Object tracking records:

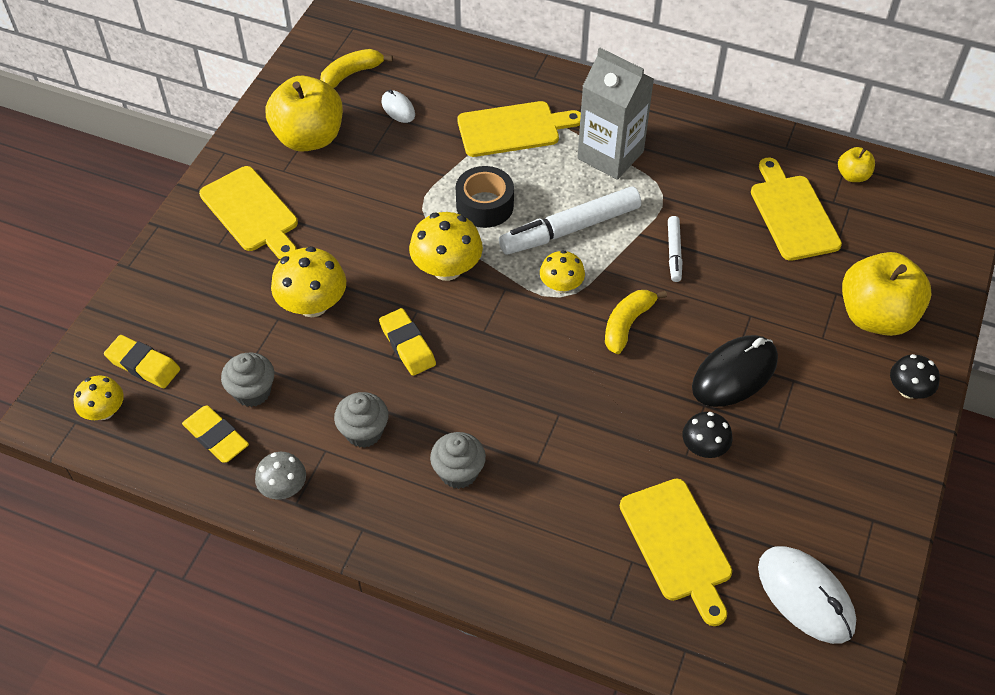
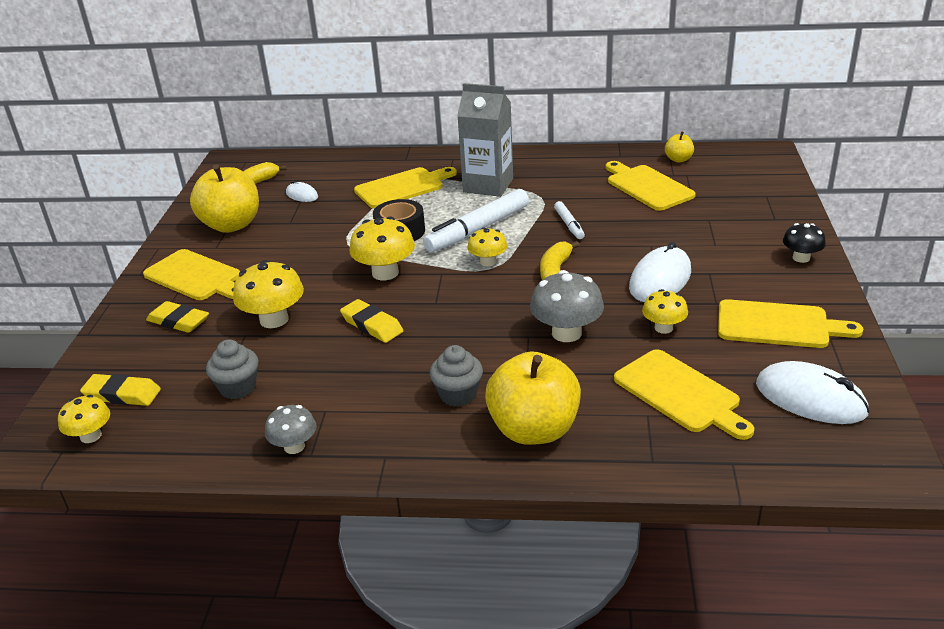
camera: 15 degrees left, 20 degrees down
(216, 437) = (213, 427): yellow eraser -> yellow eraser (178, 321)
(364, 432) = (356, 389): grey cupcake -> none
(600, 422) = (566, 333): none -> grey mushroom
(704, 448) = (663, 328): black mushroom -> yellow mushroom
(734, 374) = (660, 280): black mouse -> white mouse
(827, 484) = (778, 325): none -> yellow cutting board
(876, 316) = (747, 225): yellow apple -> yellow apple (534, 429)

What you have to do: If the string "yellow" appears in a line of the entries, report the line.

Problem solution:
(216, 437) = (213, 427): yellow eraser -> yellow eraser (178, 321)
(704, 448) = (663, 328): black mushroom -> yellow mushroom
(827, 484) = (778, 325): none -> yellow cutting board
(876, 316) = (747, 225): yellow apple -> yellow apple (534, 429)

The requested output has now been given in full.